'''

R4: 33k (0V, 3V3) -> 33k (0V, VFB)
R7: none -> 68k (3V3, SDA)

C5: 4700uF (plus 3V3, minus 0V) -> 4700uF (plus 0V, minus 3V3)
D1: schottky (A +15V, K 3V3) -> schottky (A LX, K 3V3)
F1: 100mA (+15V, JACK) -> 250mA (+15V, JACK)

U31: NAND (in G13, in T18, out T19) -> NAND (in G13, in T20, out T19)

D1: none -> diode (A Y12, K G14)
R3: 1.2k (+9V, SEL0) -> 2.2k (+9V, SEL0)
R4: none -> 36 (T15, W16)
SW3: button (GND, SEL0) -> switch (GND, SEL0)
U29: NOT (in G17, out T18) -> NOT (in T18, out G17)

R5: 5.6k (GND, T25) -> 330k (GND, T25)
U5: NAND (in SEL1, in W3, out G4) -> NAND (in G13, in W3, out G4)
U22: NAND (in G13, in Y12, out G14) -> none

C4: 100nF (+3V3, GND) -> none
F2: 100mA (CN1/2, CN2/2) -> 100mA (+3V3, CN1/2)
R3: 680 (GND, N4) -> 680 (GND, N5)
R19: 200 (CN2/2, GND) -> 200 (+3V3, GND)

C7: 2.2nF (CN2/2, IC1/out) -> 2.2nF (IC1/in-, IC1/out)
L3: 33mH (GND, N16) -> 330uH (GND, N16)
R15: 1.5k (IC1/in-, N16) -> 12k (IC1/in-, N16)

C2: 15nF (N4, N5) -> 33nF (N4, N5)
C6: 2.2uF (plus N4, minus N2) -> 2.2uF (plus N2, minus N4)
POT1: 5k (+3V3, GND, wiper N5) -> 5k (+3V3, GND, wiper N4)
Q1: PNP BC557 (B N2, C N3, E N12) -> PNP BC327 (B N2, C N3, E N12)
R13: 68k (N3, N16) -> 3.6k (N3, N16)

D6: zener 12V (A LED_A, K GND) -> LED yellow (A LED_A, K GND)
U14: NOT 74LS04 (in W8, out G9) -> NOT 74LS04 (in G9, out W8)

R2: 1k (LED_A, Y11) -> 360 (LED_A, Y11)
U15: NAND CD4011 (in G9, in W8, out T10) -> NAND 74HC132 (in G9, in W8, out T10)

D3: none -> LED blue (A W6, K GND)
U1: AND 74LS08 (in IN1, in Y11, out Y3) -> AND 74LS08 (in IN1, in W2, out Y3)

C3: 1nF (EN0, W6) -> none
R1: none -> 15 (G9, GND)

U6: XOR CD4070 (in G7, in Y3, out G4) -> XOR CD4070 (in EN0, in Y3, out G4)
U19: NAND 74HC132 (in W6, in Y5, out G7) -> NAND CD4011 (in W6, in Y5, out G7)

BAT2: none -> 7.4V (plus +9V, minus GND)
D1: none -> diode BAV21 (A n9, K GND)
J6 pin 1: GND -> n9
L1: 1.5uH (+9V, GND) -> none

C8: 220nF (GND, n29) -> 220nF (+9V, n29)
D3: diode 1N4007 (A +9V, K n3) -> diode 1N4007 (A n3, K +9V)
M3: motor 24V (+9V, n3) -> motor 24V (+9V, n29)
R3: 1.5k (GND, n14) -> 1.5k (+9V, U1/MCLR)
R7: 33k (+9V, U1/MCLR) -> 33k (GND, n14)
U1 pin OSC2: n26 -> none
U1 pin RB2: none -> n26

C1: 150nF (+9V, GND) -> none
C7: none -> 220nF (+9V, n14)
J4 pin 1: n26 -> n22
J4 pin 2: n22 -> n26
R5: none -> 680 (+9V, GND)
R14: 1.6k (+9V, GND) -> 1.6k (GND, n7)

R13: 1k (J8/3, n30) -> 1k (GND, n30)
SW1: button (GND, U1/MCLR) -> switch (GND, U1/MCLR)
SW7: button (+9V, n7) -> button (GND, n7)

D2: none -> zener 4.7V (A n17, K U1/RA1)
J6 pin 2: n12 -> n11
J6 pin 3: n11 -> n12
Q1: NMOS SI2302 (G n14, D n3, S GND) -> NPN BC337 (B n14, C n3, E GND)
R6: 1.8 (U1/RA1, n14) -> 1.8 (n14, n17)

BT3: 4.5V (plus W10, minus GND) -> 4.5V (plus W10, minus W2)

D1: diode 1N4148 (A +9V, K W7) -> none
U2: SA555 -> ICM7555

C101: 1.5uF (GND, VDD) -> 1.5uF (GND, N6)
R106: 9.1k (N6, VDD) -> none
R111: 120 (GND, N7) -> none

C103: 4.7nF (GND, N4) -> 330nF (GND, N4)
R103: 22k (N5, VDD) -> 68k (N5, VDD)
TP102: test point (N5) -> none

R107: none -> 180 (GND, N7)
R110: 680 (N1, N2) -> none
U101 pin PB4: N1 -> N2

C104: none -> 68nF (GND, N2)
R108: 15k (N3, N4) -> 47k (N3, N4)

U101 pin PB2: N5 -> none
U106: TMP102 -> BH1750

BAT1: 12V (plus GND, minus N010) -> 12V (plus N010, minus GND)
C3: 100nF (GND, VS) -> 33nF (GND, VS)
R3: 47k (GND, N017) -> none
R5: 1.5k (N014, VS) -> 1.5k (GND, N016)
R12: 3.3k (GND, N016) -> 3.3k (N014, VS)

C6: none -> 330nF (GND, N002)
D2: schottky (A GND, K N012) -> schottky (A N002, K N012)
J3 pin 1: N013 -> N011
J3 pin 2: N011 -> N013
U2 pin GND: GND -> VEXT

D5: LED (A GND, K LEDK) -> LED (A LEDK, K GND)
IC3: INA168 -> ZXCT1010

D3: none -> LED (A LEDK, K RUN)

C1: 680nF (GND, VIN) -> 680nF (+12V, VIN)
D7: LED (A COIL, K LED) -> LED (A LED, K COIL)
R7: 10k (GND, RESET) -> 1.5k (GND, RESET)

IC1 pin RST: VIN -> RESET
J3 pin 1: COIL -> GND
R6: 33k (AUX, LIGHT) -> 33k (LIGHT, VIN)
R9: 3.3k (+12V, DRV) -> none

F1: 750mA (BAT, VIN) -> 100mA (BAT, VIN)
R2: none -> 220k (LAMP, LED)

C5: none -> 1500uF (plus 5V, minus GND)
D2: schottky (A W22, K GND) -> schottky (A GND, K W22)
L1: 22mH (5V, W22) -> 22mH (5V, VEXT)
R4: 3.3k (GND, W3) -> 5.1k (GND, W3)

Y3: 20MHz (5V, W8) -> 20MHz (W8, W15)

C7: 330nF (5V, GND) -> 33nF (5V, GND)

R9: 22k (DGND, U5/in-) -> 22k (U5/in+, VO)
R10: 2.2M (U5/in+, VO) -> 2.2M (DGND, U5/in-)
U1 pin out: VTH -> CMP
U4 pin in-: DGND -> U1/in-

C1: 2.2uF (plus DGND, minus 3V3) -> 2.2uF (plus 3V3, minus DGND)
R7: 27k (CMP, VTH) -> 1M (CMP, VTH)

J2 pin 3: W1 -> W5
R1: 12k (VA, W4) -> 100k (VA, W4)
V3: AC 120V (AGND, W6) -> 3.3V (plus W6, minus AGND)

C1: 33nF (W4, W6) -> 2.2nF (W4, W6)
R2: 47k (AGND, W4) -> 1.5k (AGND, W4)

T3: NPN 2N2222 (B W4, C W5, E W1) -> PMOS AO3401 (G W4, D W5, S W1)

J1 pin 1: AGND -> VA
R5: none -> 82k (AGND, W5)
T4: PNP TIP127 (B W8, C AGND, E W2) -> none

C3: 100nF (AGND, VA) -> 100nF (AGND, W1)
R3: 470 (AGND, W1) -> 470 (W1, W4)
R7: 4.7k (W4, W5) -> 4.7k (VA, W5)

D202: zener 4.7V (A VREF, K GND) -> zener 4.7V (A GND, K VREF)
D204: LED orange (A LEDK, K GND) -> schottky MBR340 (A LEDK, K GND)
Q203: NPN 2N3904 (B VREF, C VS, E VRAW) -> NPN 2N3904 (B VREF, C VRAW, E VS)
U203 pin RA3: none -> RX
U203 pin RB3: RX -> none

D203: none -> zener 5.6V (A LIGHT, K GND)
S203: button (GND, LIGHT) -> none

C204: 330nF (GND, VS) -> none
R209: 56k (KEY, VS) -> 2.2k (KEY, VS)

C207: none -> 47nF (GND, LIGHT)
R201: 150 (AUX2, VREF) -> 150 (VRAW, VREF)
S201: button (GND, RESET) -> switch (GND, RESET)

'''

* [TRY IT]: Repeat exactly the lines above from the one with "V3: AC 120V" up to and including the one with "R7: 4.7k (W4, W5) -> 4.7k (VA, W5)". No other line belongs in the reply.

* [EXPECTED ANSWER]:
V3: AC 120V (AGND, W6) -> 3.3V (plus W6, minus AGND)

C1: 33nF (W4, W6) -> 2.2nF (W4, W6)
R2: 47k (AGND, W4) -> 1.5k (AGND, W4)

T3: NPN 2N2222 (B W4, C W5, E W1) -> PMOS AO3401 (G W4, D W5, S W1)

J1 pin 1: AGND -> VA
R5: none -> 82k (AGND, W5)
T4: PNP TIP127 (B W8, C AGND, E W2) -> none

C3: 100nF (AGND, VA) -> 100nF (AGND, W1)
R3: 470 (AGND, W1) -> 470 (W1, W4)
R7: 4.7k (W4, W5) -> 4.7k (VA, W5)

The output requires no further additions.